• _Work item_
Line by line, retype the material with nothing left out.

• _Records provided_
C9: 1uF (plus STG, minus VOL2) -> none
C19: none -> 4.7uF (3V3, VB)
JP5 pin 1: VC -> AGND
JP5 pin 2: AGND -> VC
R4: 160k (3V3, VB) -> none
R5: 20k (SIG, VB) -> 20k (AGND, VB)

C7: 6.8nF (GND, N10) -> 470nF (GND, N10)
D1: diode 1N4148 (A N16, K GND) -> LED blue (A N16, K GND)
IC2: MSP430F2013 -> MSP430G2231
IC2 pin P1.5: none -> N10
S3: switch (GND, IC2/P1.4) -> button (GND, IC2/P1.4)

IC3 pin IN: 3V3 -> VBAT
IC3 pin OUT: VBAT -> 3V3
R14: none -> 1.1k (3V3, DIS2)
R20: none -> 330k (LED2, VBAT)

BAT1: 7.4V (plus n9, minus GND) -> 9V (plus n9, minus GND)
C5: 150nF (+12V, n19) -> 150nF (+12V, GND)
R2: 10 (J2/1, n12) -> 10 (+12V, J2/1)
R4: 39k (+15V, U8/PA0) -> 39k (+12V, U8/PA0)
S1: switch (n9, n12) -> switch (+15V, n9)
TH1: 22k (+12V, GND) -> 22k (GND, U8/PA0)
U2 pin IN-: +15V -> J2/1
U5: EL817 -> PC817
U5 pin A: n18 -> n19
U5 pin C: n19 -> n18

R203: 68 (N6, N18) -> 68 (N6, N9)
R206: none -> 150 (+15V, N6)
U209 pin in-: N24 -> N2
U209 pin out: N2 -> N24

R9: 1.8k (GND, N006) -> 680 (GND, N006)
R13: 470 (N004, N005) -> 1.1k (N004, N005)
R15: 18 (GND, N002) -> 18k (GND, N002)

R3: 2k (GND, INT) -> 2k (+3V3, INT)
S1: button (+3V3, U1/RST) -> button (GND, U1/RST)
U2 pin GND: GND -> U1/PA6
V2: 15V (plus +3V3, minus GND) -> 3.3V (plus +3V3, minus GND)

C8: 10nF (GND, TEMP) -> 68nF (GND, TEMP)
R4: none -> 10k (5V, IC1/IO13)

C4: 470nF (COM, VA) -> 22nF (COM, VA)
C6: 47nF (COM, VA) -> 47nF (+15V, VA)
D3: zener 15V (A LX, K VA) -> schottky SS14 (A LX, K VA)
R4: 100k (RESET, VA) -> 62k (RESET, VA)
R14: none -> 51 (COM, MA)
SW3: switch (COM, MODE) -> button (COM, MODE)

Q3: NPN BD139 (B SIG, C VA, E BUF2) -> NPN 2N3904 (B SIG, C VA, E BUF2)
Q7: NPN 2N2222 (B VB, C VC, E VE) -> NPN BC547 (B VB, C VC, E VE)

• _Reply_
C9: 1uF (plus STG, minus VOL2) -> none
C19: none -> 4.7uF (3V3, VB)
JP5 pin 1: VC -> AGND
JP5 pin 2: AGND -> VC
R4: 160k (3V3, VB) -> none
R5: 20k (SIG, VB) -> 20k (AGND, VB)

C7: 6.8nF (GND, N10) -> 470nF (GND, N10)
D1: diode 1N4148 (A N16, K GND) -> LED blue (A N16, K GND)
IC2: MSP430F2013 -> MSP430G2231
IC2 pin P1.5: none -> N10
S3: switch (GND, IC2/P1.4) -> button (GND, IC2/P1.4)

IC3 pin IN: 3V3 -> VBAT
IC3 pin OUT: VBAT -> 3V3
R14: none -> 1.1k (3V3, DIS2)
R20: none -> 330k (LED2, VBAT)

BAT1: 7.4V (plus n9, minus GND) -> 9V (plus n9, minus GND)
C5: 150nF (+12V, n19) -> 150nF (+12V, GND)
R2: 10 (J2/1, n12) -> 10 (+12V, J2/1)
R4: 39k (+15V, U8/PA0) -> 39k (+12V, U8/PA0)
S1: switch (n9, n12) -> switch (+15V, n9)
TH1: 22k (+12V, GND) -> 22k (GND, U8/PA0)
U2 pin IN-: +15V -> J2/1
U5: EL817 -> PC817
U5 pin A: n18 -> n19
U5 pin C: n19 -> n18

R203: 68 (N6, N18) -> 68 (N6, N9)
R206: none -> 150 (+15V, N6)
U209 pin in-: N24 -> N2
U209 pin out: N2 -> N24

R9: 1.8k (GND, N006) -> 680 (GND, N006)
R13: 470 (N004, N005) -> 1.1k (N004, N005)
R15: 18 (GND, N002) -> 18k (GND, N002)

R3: 2k (GND, INT) -> 2k (+3V3, INT)
S1: button (+3V3, U1/RST) -> button (GND, U1/RST)
U2 pin GND: GND -> U1/PA6
V2: 15V (plus +3V3, minus GND) -> 3.3V (plus +3V3, minus GND)

C8: 10nF (GND, TEMP) -> 68nF (GND, TEMP)
R4: none -> 10k (5V, IC1/IO13)

C4: 470nF (COM, VA) -> 22nF (COM, VA)
C6: 47nF (COM, VA) -> 47nF (+15V, VA)
D3: zener 15V (A LX, K VA) -> schottky SS14 (A LX, K VA)
R4: 100k (RESET, VA) -> 62k (RESET, VA)
R14: none -> 51 (COM, MA)
SW3: switch (COM, MODE) -> button (COM, MODE)

Q3: NPN BD139 (B SIG, C VA, E BUF2) -> NPN 2N3904 (B SIG, C VA, E BUF2)
Q7: NPN 2N2222 (B VB, C VC, E VE) -> NPN BC547 (B VB, C VC, E VE)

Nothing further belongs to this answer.